[Difference listings]
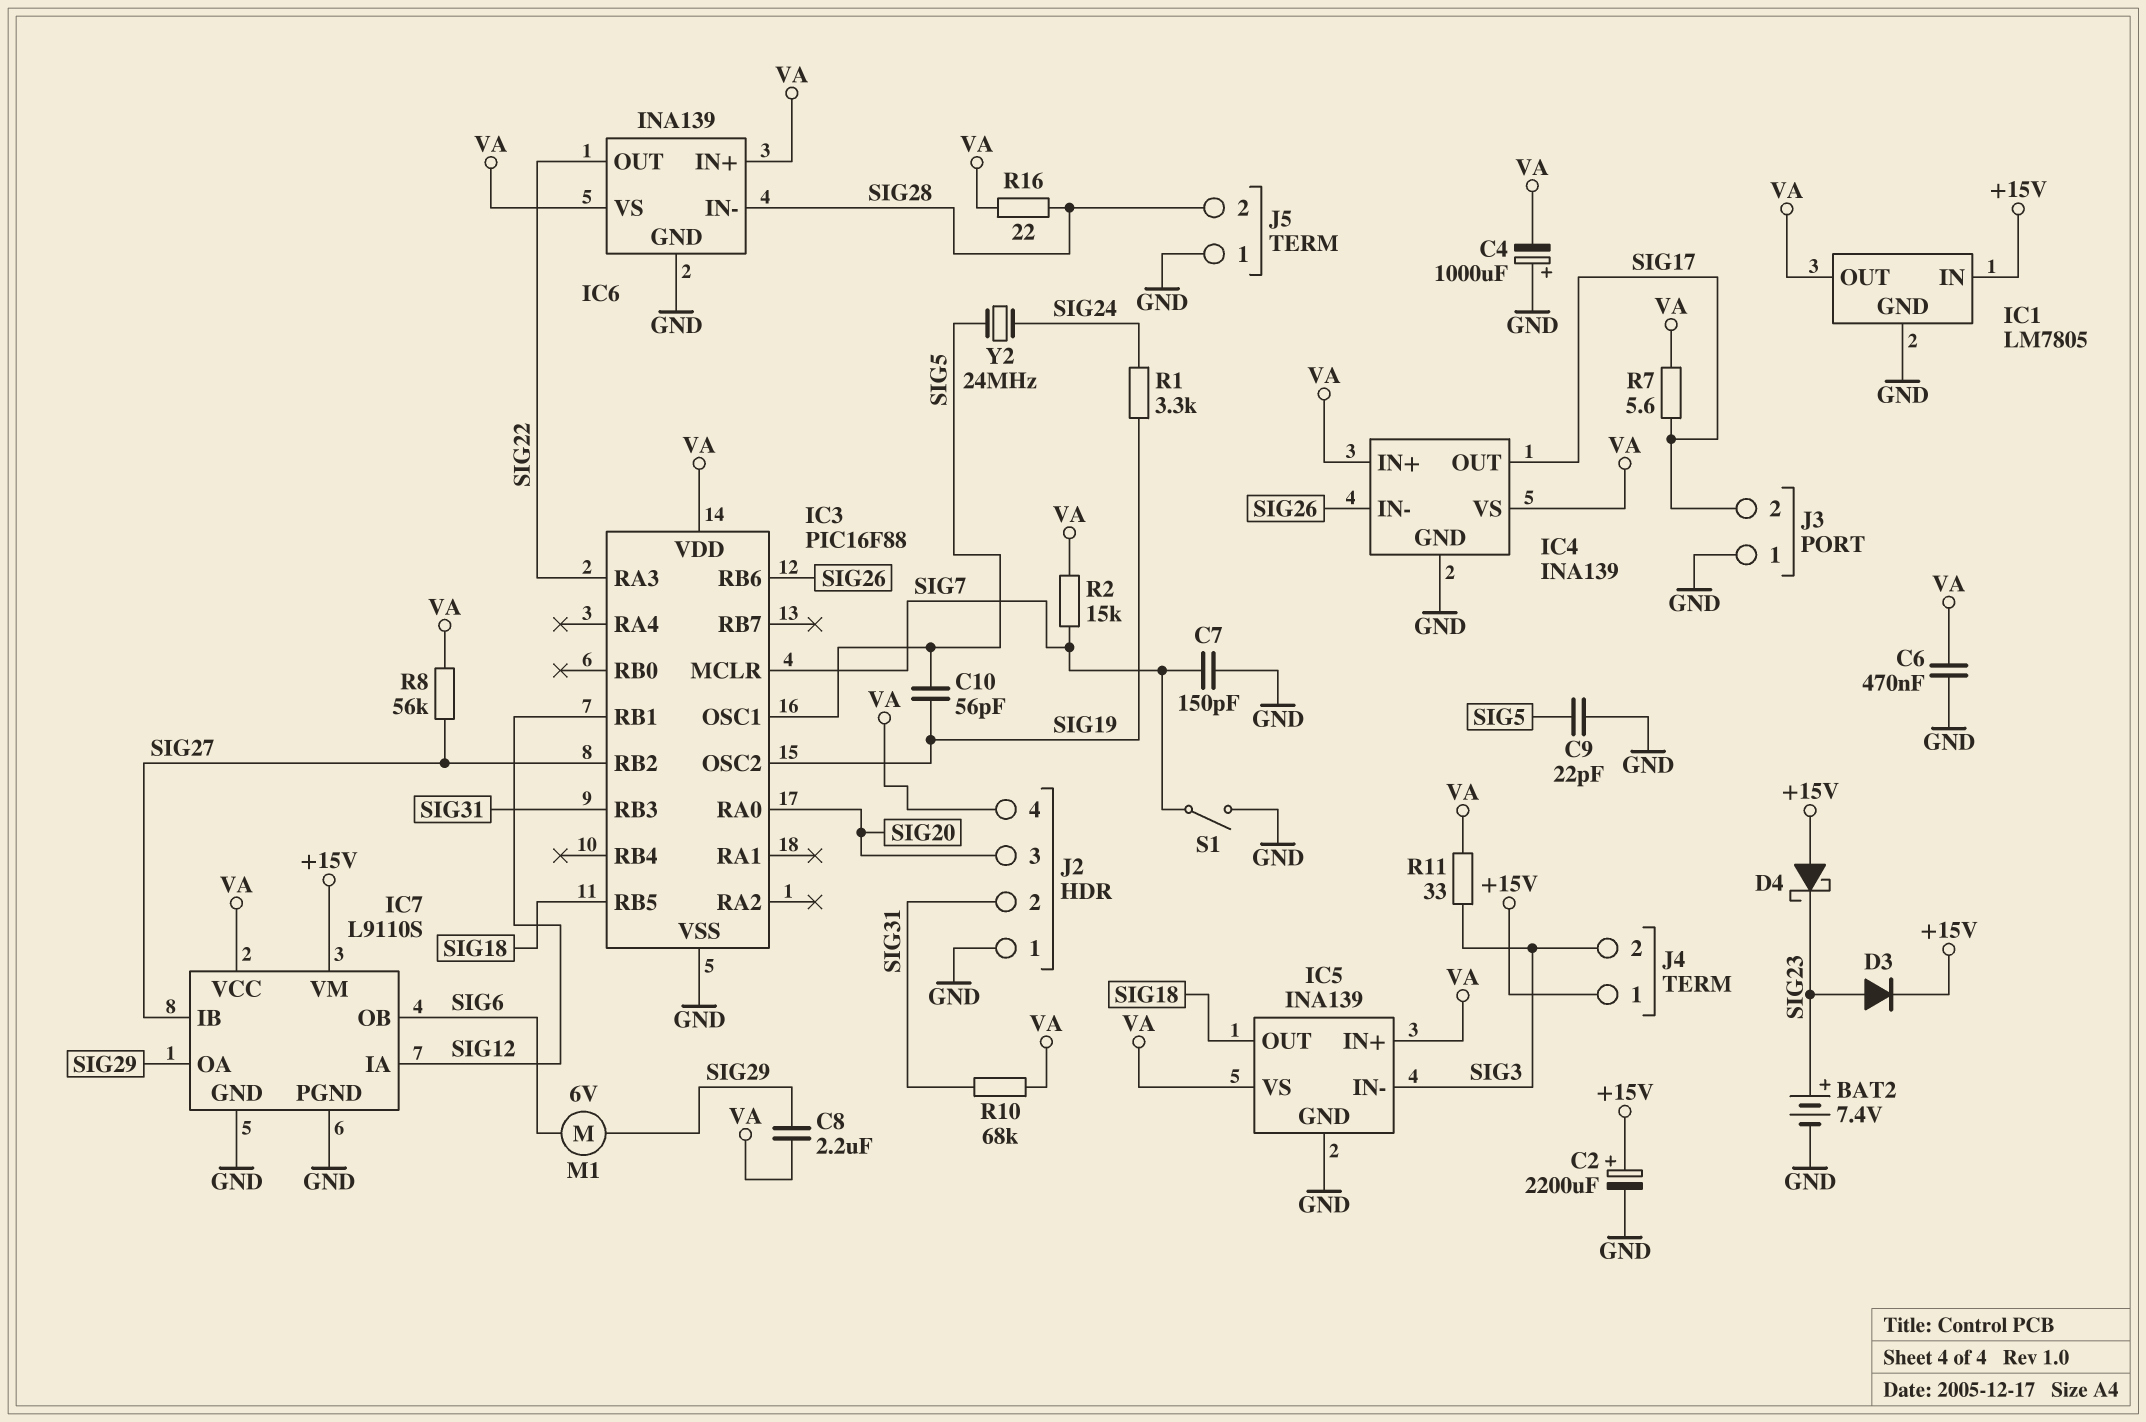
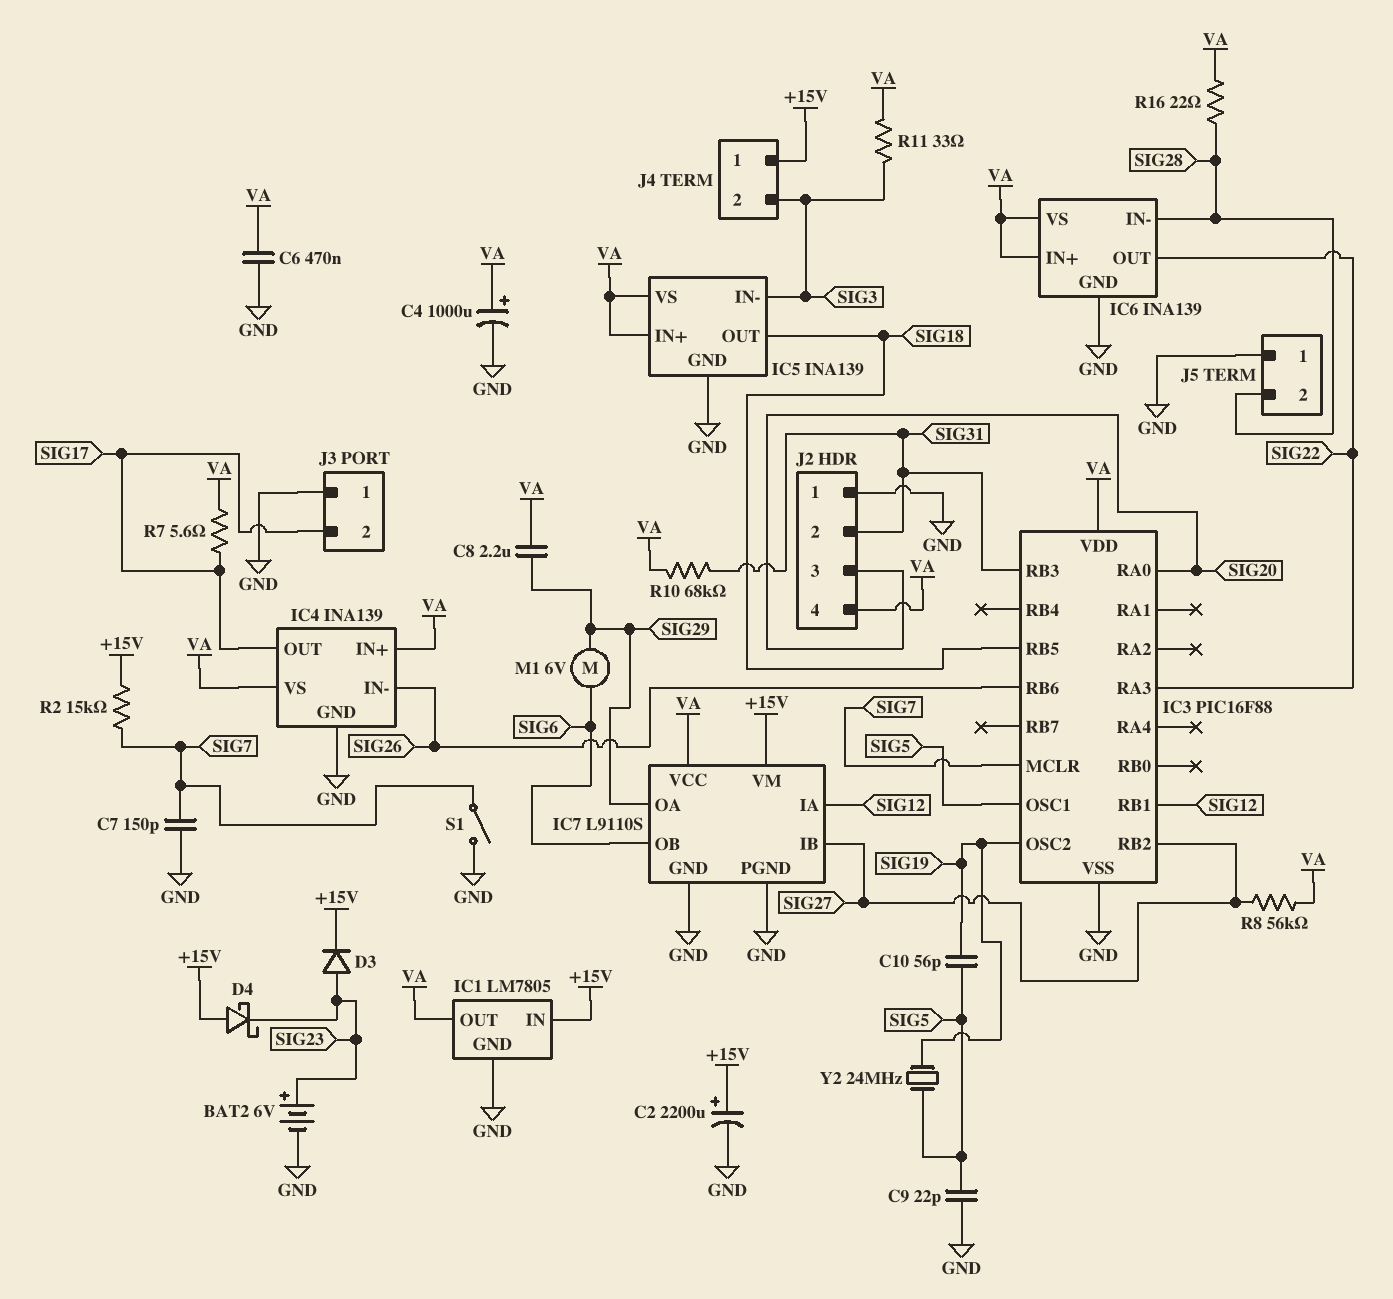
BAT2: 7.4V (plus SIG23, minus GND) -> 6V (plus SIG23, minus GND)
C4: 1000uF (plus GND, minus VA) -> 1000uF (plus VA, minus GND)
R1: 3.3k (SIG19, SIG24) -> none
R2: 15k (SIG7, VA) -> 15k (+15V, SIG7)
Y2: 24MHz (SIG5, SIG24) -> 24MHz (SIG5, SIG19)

• Work required:
From the line that contains "C4: 1000uF (plus" through the last line of the records above, copy every line exactly and leave out the rest.

• The answer:
C4: 1000uF (plus GND, minus VA) -> 1000uF (plus VA, minus GND)
R1: 3.3k (SIG19, SIG24) -> none
R2: 15k (SIG7, VA) -> 15k (+15V, SIG7)
Y2: 24MHz (SIG5, SIG24) -> 24MHz (SIG5, SIG19)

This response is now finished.